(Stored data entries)
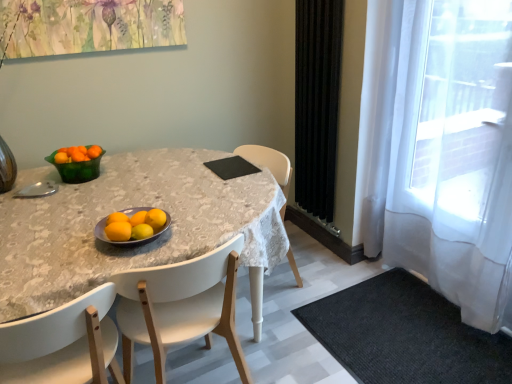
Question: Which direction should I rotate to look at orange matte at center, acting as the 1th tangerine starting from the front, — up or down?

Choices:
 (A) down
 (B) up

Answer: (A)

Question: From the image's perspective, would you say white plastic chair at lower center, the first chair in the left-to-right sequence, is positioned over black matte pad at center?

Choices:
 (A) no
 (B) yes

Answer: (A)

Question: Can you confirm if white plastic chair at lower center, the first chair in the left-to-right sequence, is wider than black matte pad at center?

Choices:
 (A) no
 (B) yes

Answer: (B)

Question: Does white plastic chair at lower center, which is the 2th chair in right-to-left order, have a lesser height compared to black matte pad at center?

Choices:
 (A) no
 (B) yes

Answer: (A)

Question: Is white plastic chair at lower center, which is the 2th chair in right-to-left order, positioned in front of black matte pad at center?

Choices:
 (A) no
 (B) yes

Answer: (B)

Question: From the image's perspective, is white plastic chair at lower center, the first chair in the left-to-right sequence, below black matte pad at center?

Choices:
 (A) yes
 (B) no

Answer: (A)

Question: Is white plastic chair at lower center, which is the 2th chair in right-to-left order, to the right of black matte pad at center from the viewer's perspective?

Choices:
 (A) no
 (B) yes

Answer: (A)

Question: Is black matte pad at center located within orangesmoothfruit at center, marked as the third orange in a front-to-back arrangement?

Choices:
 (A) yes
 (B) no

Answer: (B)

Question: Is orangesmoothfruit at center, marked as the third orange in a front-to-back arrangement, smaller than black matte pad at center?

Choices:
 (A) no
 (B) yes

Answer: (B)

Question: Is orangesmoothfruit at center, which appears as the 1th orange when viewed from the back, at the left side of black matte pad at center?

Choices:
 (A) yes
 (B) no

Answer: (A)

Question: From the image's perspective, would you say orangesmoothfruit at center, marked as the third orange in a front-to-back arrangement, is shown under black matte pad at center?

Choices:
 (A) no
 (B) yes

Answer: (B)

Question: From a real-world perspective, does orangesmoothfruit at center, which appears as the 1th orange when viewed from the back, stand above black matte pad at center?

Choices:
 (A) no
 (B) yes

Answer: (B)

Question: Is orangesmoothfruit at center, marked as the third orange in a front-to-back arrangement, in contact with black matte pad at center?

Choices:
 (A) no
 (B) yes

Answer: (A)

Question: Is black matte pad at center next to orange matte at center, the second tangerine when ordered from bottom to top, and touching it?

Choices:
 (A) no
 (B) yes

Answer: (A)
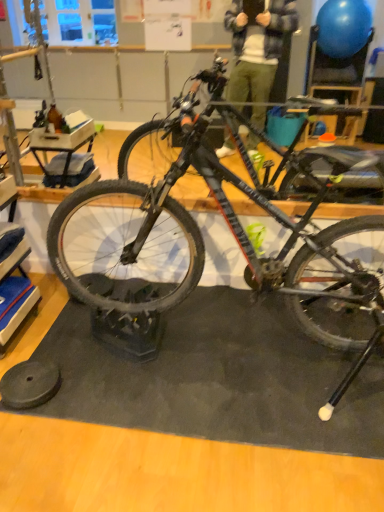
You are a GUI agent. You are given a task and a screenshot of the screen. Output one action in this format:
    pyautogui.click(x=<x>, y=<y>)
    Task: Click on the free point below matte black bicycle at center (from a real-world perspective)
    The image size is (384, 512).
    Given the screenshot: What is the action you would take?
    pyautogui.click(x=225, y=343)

...

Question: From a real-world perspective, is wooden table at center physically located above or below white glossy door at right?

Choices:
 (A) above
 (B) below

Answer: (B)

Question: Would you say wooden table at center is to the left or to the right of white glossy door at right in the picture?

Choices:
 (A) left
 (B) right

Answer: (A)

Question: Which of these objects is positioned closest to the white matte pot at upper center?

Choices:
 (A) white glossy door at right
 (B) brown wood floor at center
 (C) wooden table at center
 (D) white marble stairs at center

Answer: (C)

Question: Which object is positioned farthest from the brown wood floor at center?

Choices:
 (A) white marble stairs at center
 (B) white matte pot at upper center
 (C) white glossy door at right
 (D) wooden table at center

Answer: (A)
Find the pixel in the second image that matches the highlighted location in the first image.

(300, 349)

Problem details
Copy out each line of the items that contains the word "upper".

Written answer
Question: Which of these objects is positioned closest to the white matte pot at upper center?
 (B) white matte pot at upper center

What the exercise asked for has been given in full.